SOURCE DATA ->
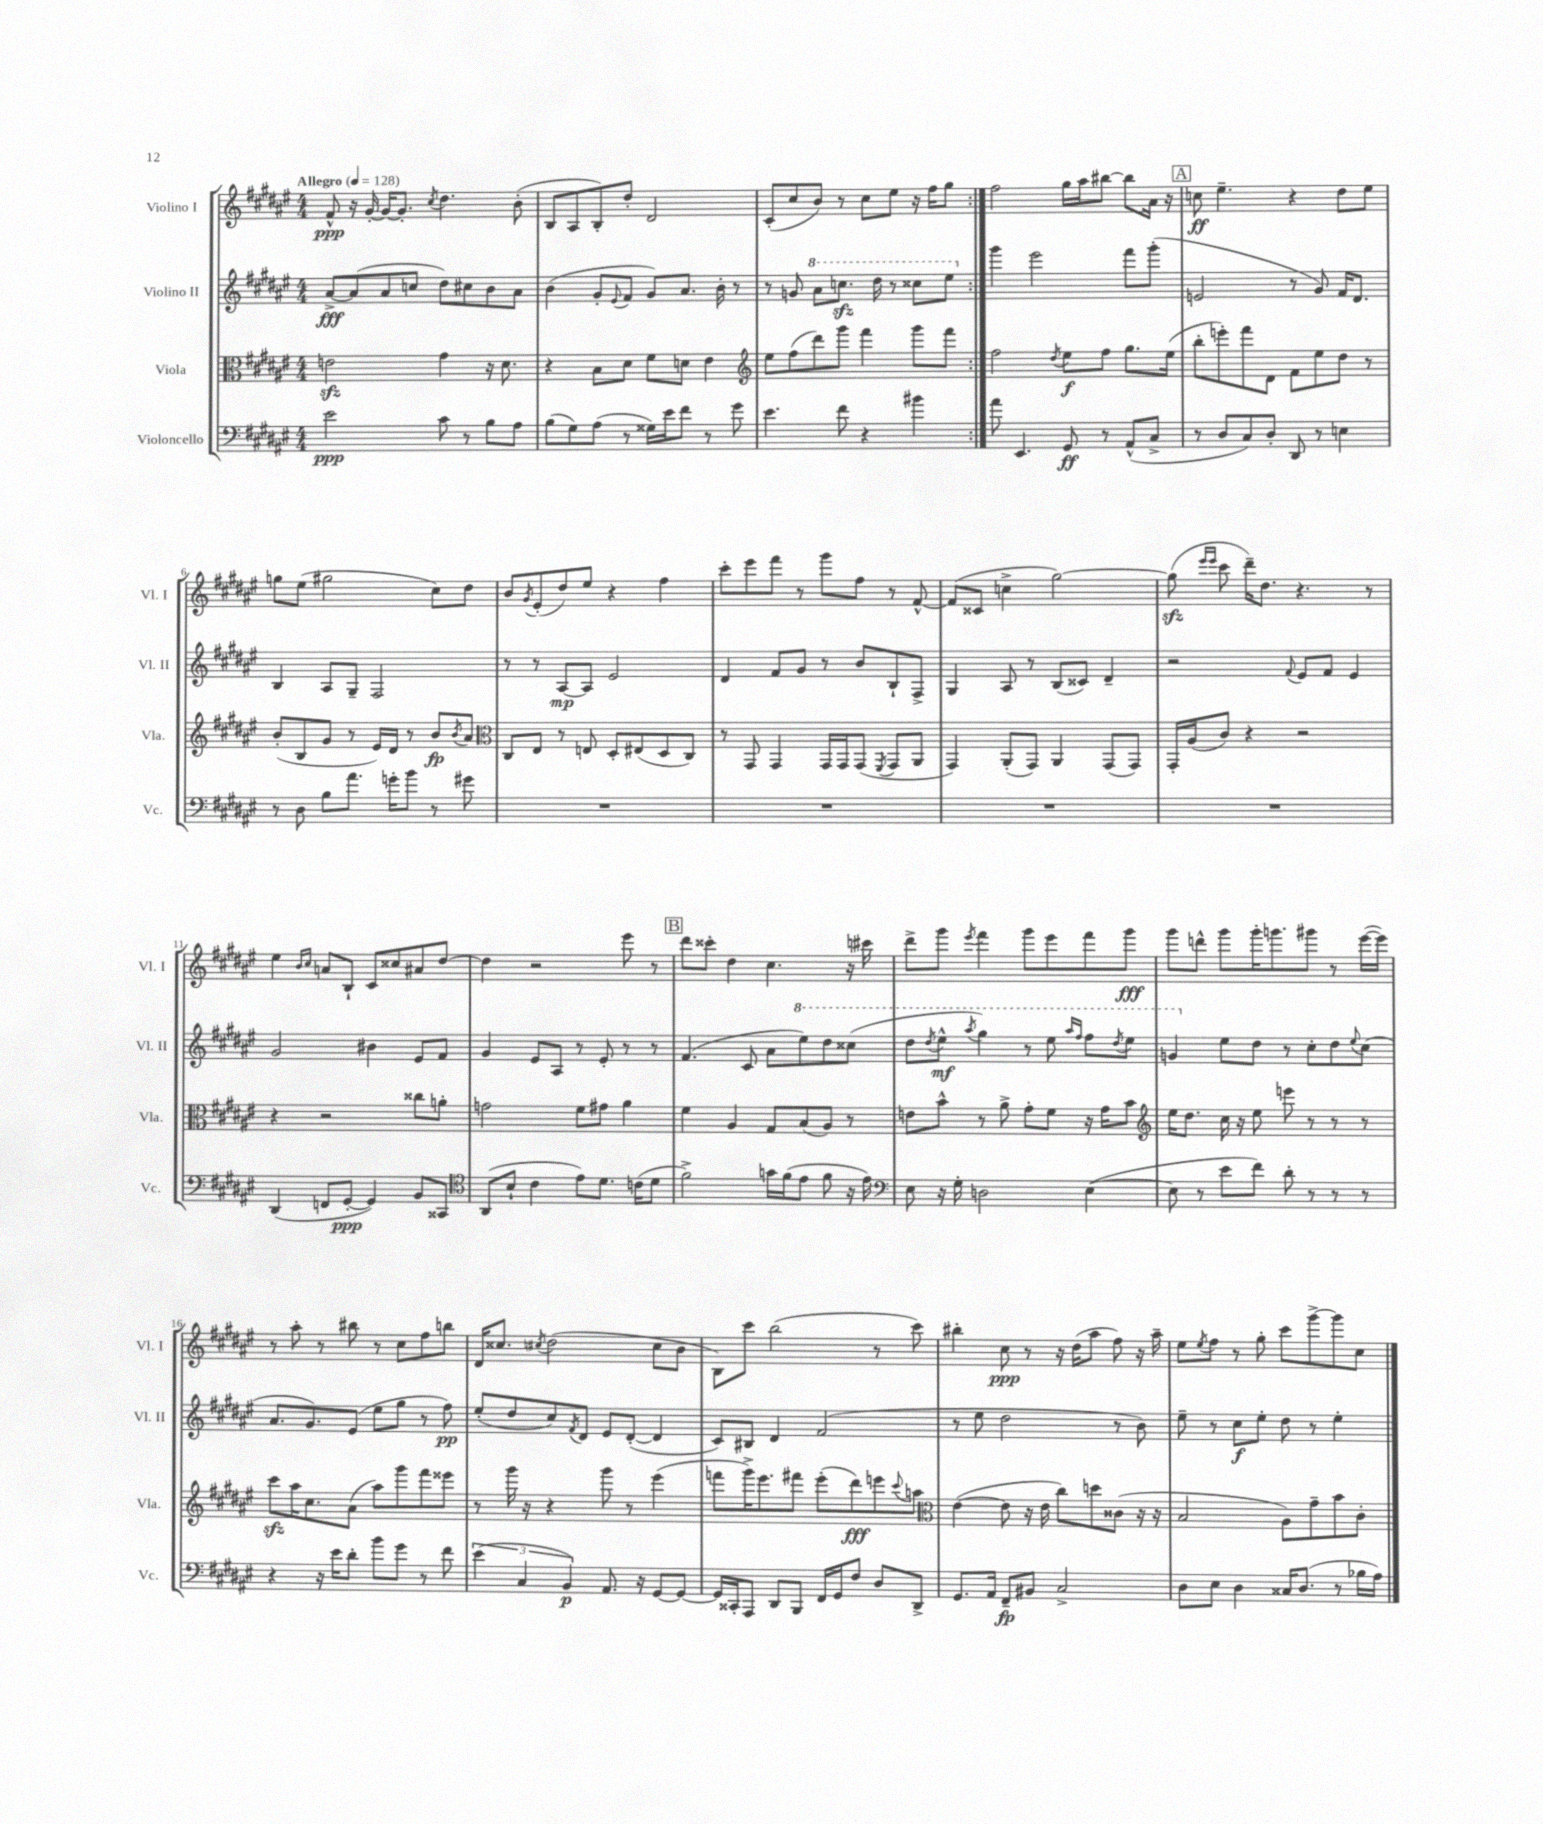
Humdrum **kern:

**kern	**dynam	**kern	**dynam	**kern	**dynam	**kern	**dynam
*part4	*part4	*part3	*part3	*part2	*part2	*part1	*part1
*staff4	*staff4	*staff3	*staff3	*staff2	*staff2	*staff1	*staff1
*I"Violoncello	*	*I"Viola	*	*I"Violino II	*	*I"Violino I	*
*I'Vc.	*	*I'Vla.	*	*I'Vl. II	*	*I'Vl. I	*
*clefF4	*	*clefC3	*	*clefG2	*	*clefG2	*
*k[f#c#g#d#a#e#]	*	*k[f#c#g#d#a#e#]	*	*k[f#c#g#d#a#e#]	*	*k[f#c#g#d#a#e#]	*
*M4/4	*	*M4/4	*	*M4/4	*	*M4/4	*
*MM128	*	*MM128	*	*MM128	*	*MM128	*
=1	=1	=1	=1	=1	=1	=1	=1
!	!	!	!	!	!	!LO:TX:a:B:t=Allegro	!
2e#\	ppp	2enzz\	.	[8a#^/L	fff	8f#^^/	ppp
.	.	.	.	(8a#/]	.	16r	.
.	.	.	.	.	.	[16g#'/	.
.	.	.	.	8a#/	.	16g#/KL_	.
.	.	.	.	.	.	8.g#'/J]	.
.	.	.	.	8ccn/J	.	.	.
.	.	.	.	.	.	8qcc#/	.
8c#\	.	4g#\	.	8dd#\L)	.	4.dd#\	.
8r	.	.	.	8cc#X\	.	.	.
8B\L	.	16r	.	8b\	.	.	.
.	.	8.d#\	.	.	.	.	.
8A#\J	.	.	.	8a#\J	.	(8b'\	.
=2	=2	=2	=2	=2	=2	=2	=2
(8B\L	.	4r	.	(4b\	.	8B/L	.
8G#\)	.	.	.	.	.	8A#/	.
(8A#\J	.	8B\L	.	8g#'/L	.	8B'/)	.
.	.	.	.	8qqe#/	.	.	.
8r	.	8d#\J	.	8f#/J	.	8dd#'/J	.
16G##X\LL)	.	8f#\L	.	8g#/L)	.	2d#/	.
16e#\J	.	.	.	.	.	.	.
8f#\J	.	8dn\J	.	8.a#/J	.	.	.
8r	.	4e#\	.	.	.	.	.
.	.	.	.	16b'\	.	.	.
8g#\	.	.	.	8r	.	.	.
=3	=3	=3	=3	=3	=3	=3	=3
*	*	*clefG2	*	*	*	*	*
4.e#\	.	8ee#\L	.	8r	.	(8c#'/L	.
.	.	(8ff#\	.	8gn/	.	8cc#/	.
*	*	*	*	*8va	*	*	*
.	.	8ddd#\)	.	8aa#\L	.	8b/J)	.
8f#\	.	8ggg#\J	.	8.cccnzz\J	.	8r	.
4r	.	4fff#\	.	.	.	8cc#\L	.
.	.	.	.	16ddd#\	.	.	.
.	.	.	.	8r	.	8ee#\J	.
4b#X\	.	8ggg#\L	.	8ccc##X\L	.	16r	.
.	.	.	.	.	.	16ff#\KL	.
.	.	8fff#\J	.	8eee#\J	.	8gg#\J	.
=4:|!	=4:|!	=4:|!	=4:|!	=4:|!	=4:|!	=4:|!	=4:|!
*	*	*	*	*X8va	*	*	*
8a#\	.	2ff#\	.	4ggg#\	.	2ff#\	.
4.EE#/	.	.	.	.	.	.	.
.	.	.	.	2eee#\	.	.	.
.	.	8qdd#/	.	.	.	.	.
8GG#/	ff	8ee#\L	f	.	.	16gg#\LL	.
.	.	.	.	.	.	16aa#\J	.
8r	.	8ff#\J	.	.	.	[8bb#X\J	.
(8AA#^^/L	.	8.gg#\L	.	8fff#\L	.	8bb#\L]	.
8C#^/J	.	.	.	(8ggg#'\J	.	16a#\Jk	.
.	.	(16ee#\Jk	.	.	.	16r	.
!!LO:REH:place=s1:t=A
=5	=5	=5	=5	=5	=5	=5	=5
8r	.	8bb'\L	.	2en/	.	8ccn\	ff
8D#/L	.	8eeen'\)	.	.	.	4.ee#~\	.
8C#/)	.	8fff#\	.	.	.	.	.
8D#'/J	.	8d#\J	.	.	.	.	.
8DD#/	.	8f#\L	.	8r	.	4r	.
8r	.	8ee#\	.	8g#/)	.	.	.
4En\	.	8dd#\J	.	16f#/KL	.	8dd#\L	.
.	.	.	.	8.d#/J	.	.	.
.	.	8r	.	.	.	8ee#\J	.
!!LO:LB:g=z
=6	=6	=6	=6	=6	=6	=6	=6
8r	.	(8b'/L	.	4B/	.	8ggn\L	.
8D#\	.	8B/	.	.	.	(8ee#\J	.
8B\L	.	8g#/J	.	8A#/L	.	2gg#X\	.
8.a#\J	.	8r	.	8G#~/J	.	.	.
.	.	16e#/LL)	.	2F#/	.	.	.
16gn'\KL	.	16d#/JJ	.	.	.	.	.
8b\J	.	8r	.	.	.	.	.
8r	.	8b/L	fp	.	.	8cc#\L)	.
.	.	8qb/	.	.	.	.	.
8g#X\	.	8a#/J	.	.	.	8dd#\J	.
=7	=7	=7	=7	=7	=7	=7	=7
*	*	*clefC3	*	*	*	*	*
1r	.	8C#/L	.	8r	.	8b/L	.
.	.	.	.	.	.	8qg#/	.
.	.	8E#/J	.	8r	.	(8e#'/	.
.	.	8r	.	[8A#/L	mp	8dd#/)	.
.	.	8En/	.	8A#/J]	.	8ee#/J	.
.	.	8D#'/L	.	2e#/	.	4r	.
.	.	(8E#X/	.	.	.	.	.
.	.	8D#/	.	.	.	4ff#\	.
.	.	8C#/J)	.	.	.	.	.
=8	=8	=8	=8	=8	=8	=8	=8
1r	.	8r	.	4d#/	.	8ccc#'\L	.
.	.	8GG#/	.	.	.	8eee#\	.
.	.	4GG#/	.	8f#/L	.	8fff#\J	.
.	.	.	.	8g#/J	.	8r	.
.	.	16GG#/LL	.	8r	.	8ggg#\L	.
.	.	16GG#/J	.	.	.	.	.
.	.	(8GG#/J	.	8b/L	.	8ff#\J	.
.	.	8qFF#/	.	.	.	.	.
.	.	8GG#/L	.	8B`/	.	8r	.
.	.	8AA#/J	.	8F#^/J	.	[8f#^^/	.
=9	=9	=9	=9	=9	=9	=9	=9
1r	.	4GG#/)	.	4G#/	.	(8f#/L]	.
.	.	.	.	.	.	8c##X/J	.
.	.	(8AA#'/L	.	8A#/	.	4ccn^\	.
.	.	8GG#/J)	.	8r	.	.	.
.	.	4AA#/	.	(8B/L	.	[2gg#\)	.
.	.	.	.	8c##X/J)	.	.	.
.	.	(8GG#/L	.	4d#~/	.	.	.
.	.	8GG#/J)	.	.	.	.	.
=10	=10	=10	=10	=10	=10	=10	=10
1r	.	16GG#'/LL	.	2r	.	(8gg#zz\]	.
.	.	(16A#/J	.	.	.	.	.
.	.	.	.	.	.	16qqeee#/LL	.
.	.	.	.	.	.	16qqeee#/JJ	.
.	.	8c#/J)	.	.	.	8ccc#\	.
.	.	4r	.	.	.	16ddd#~\KL)	.
.	.	.	.	.	.	8.dd#\J	.
.	.	.	.	8qqf#/	.	.	.
.	.	2r	.	8e#/L	.	4.r	.
.	.	.	.	8f#/J	.	.	.
.	.	.	.	4e#/	.	.	.
.	.	.	.	.	.	8r	.
!!LO:LB:g=z
=11	=11	=11	=11	=11	=11	=11	=11
(4DD#/	.	4r	.	2g#/	.	4ee#\	.
.	.	.	.	.	.	16qqb/LL	.
.	.	.	.	.	.	16qqcc#/JJ	.
8FFn/L	.	2r	.	.	.	8an/L	.
[8GG#'/J	ppp	.	.	.	.	8B`/J	.
4GG#/])	.	.	.	4b#X\	.	8c#/L	.
.	.	.	.	.	.	8cc##X/	.
8BB/L	.	8cc##X\L	.	8e#/L	.	8a#X/	.
8CC##X/J	.	8an'\J	.	8f#/J	.	[8dd#/J	.
=12	=12	=12	=12	=12	=12	=12	=12
*clefC4	*	*	*	*	*	*	*
(8AA#/L	.	2gn\	.	4g#/	.	4dd#\]	.
8B`/J	.	.	.	.	.	.	.
4c#\	.	.	.	8e#/L	.	2r	.
.	.	.	.	8A#/J	.	.	.
8e#\L)	.	8f#\L	.	8r	.	.	.
8.d#\J	.	8g#X\J	.	8e#'/	.	.	.
.	.	4a#\	.	8r	.	8eee#\	.
(16cn\KL	.	.	.	.	.	.	.
8d#\J	.	.	.	8r	.	8r	.
!!LO:REH:place=s1:t=B
=13	=13	=13	=13	=13	=13	=13	=13
2f#^\)	.	4f#\	.	(4.f#/	.	8ddd#\L	.
.	.	.	.	.	.	8ccc##X'\J	.
.	.	4A#/	.	.	.	4dd#\	.
.	.	.	.	8c#/	.	.	.
16gn\LL	.	8G#/L	.	8a#\L	.	4.cc#\	.
(16f#\J	.	.	.	.	.	.	.
*	*	*	*	*8va	*	*	*
8e#\J	.	(8B/	.	8eee#\)	.	.	.
8f#\	.	8A#/J)	.	8ddd#\	.	.	.
16r	.	8r	.	(8ccc##X\J	.	16r	.
16e#\)	.	.	.	.	.	16ccc#X\	.
=14	=14	=14	=14	=14	=14	=14	=14
*clefF4	*	*	*	*	*	*	*
8E#\	.	8en\L	.	8ddd#\L	.	8ddd#^\L	.
.	.	.	.	8qddd#/	.	.	.
16r	.	8b^^\J	.	8eee#^^\J	mf	8ggg#\J	.
16G#'\	.	.	.	.	.	.	.
.	.	.	.	8qaaa#/	.	8qeee#/	.
2Dn\	.	8r	.	4ggg#\)	.	4fff#\	.
.	.	8a#^\	.	.	.	.	.
.	.	8g#'\L	.	8r	.	8ggg#\L	.
.	.	8f#\J	.	8eee#\	.	8eee#\	.
.	.	.	.	16qqaaa#/LL	.	.	.
.	.	.	.	16qqfff#/JJ	.	.	.
([4E#\	.	16r	.	8fff#\L	.	8fff#\	.
.	.	16g#\KL	.	.	.	.	.
.	.	.	.	8qddd#/	.	.	.
.	.	8b\J	.	8eee#\J	.	8ggg#\J	fff
=15	=15	=15	=15	=15	=15	=15	=15
*	*	*clefG2	*	*	*	*	*
8E#\]	.	16ee#\KL	.	4ggn/	.	8ggg#\L	.
.	.	8.dd#\J	.	.	.	.	.
8r	.	.	.	.	.	8dddn^^\J	.
*	*	*	*	*X8va	*	*	*
8e#\L	.	16cc#\	.	8ee#\L	.	8ggg#\L	.
.	.	16r	.	.	.	.	.
8f#\J)	.	8ee#\	.	8dd#\J	.	16ggg#'\K	.
.	.	.	.	.	.	8.gggn\	.
8d#'\	.	8eeen\	.	8r	.	.	.
8r	.	8r	.	8cc#'\L	.	8ggg#X\J	.
8r	.	8r	.	8dd#\	.	8r	.
.	.	.	.	8qqee#/	.	.	.
8r	.	8r	.	(8cc#\J	.	([16eee#\LL	.
.	.	.	.	.	.	16eee#\JJ])	.
!!LO:LB:g=z
=16	=16	=16	=16	=16	=16	=16	=16
4r	.	8ccc#zz\L	.	8.a#/L	.	8r	.
.	.	16aa#\K	.	.	.	8aa#'\	.
.	.	8.cc#\	.	8.g#/)	.	.	.
16r	.	.	.	.	.	8r	.
16e#\KL	.	.	.	.	.	.	.
8d#'\J	.	(8a#\J	.	(8e#/J	.	8bb#X\	.
8b\L	.	8aa#\L)	.	8ee#\L	.	8r	.
8g#\J	.	8ggg#\	.	8gg#\J	.	8cc#\L	.
8r	.	8fff#\	.	8r	.	8ff#\	.
8f#\	.	8eee##X\J	.	8ff#\)	pp	8bbn\J	.
=17	=17	=17	=17	=17	=17	=17	=17
(6e#\	.	8r	.	(8ee#'/L	.	16d#/KL	.
.	.	.	.	.	.	8.cc##X/J	.
.	.	16ggg#\	.	8dd#/	.	.	.
6C#/	.	.	.	.	.	.	.
.	.	16r	.	.	.	.	.
.	.	.	.	.	.	8qcc#X/	.
.	.	4r	.	8cc#/)	.	(2dd#\	.
6BB/)	p	.	.	.	.	.	.
.	.	.	.	8qf#/	.	.	.
.	.	.	.	8d#/J	.	.	.
8.AA#/	.	8ggg#\	.	8e#/L	.	.	.
.	.	8r	.	([8d#'/J	.	.	.
16r	.	.	.	.	.	.	.
[8GG#/L	.	(4eee#\	.	4d#/]	.	8cc#\L	.
8GG#/J_	.	.	.	.	.	8b\J	.
=18	=18	=18	=18	=18	=18	=18	=18
16GG#/LL]	.	8fffn\L	.	8c#/L)	.	8B\L)	.
16CC##X'/J	.	.	.	.	.	.	.
8AAA#/J	.	16ggg#^\K)	.	8B#X/J	.	8ccc#\J	.
.	.	8.eee#\	.	.	.	.	.
8DD#/L	.	.	.	4d#/	.	(2bb\	.
8BBB/J	.	8fff#X\J	.	.	.	.	.
16FF#/LL	.	(8eee#'\L	.	(2f#/	.	.	.
16GG#/J	.	.	.	.	.	.	.
8F#/J	.	8ddd#\)	fff	.	.	.	.
8D#/L	.	8eeen\	.	.	.	8r	.
.	.	8qqccc#/	.	.	.	.	.
8DD#^/J	.	8aan\J	.	.	.	8ccc#\)	.
=19	=19	=19	=19	=19	=19	=19	=19
*	*	*clefC3	*	*	*	*	*
8.GG#/L	.	([4e#\	.	8r	.	4bb#X'\	.
.	.	.	.	8ee#\	.	.	.
16AA#/Jk	.	.	.	.	.	.	.
8FF#~/L	fp	8e#\]	.	2dd#\	.	8cc#\	ppp
8BB#X/J	.	16r	.	.	.	8r	.
.	.	16e#\	.	.	.	.	.
2C#^/	.	8cc#\L)	.	.	.	16r	.
.	.	.	.	.	.	(16dd#\KL	.
.	.	8ddn\	.	.	.	8aa#\J	.
.	.	(8c##X\J	.	8r	.	8ff#\)	.
.	.	16r	.	8b\)	.	16r	.
.	.	16r	.	.	.	16aa#~\	.
=20	=20	=20	=20	=20	=20	=20	=20
8D#\L	.	2B/	.	8ee#~\	.	8ee#\L	.
.	.	.	.	.	.	8qee#/	.
8E#\J	.	.	.	8r	.	8ff#\J	.
4D#\	.	.	.	8cc#\L	f	8r	.
.	.	.	.	8ee#'\J	.	8gg#'\	.
16C##X/KL	.	8A#\L)	.	8dd#\	.	8ccc#\L	.
(8.D#/J	.	.	.	.	.	.	.
.	.	8g#~\	.	8r	.	[8ggg#^\	.
8r	.	8b\	.	4ee#'\	.	8ggg#\]	.
16B-X\LL	.	8c#'\J	.	.	.	8cc#\J	.
16A#\JJ)	.	.	.	.	.	.	.
==	==	==	==	==	==	==	==
*-	*-	*-	*-	*-	*-	*-	*-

YOUR INSTRUCTIONS -> Pull out every line above that contains the string "kern", and treat uppercase and lowercase as different when matching.

EXERCISE RESPONSE ->
Humdrum **kern:
**kern	**dynam	**kern	**dynam	**kern	**dynam	**kern	**dynam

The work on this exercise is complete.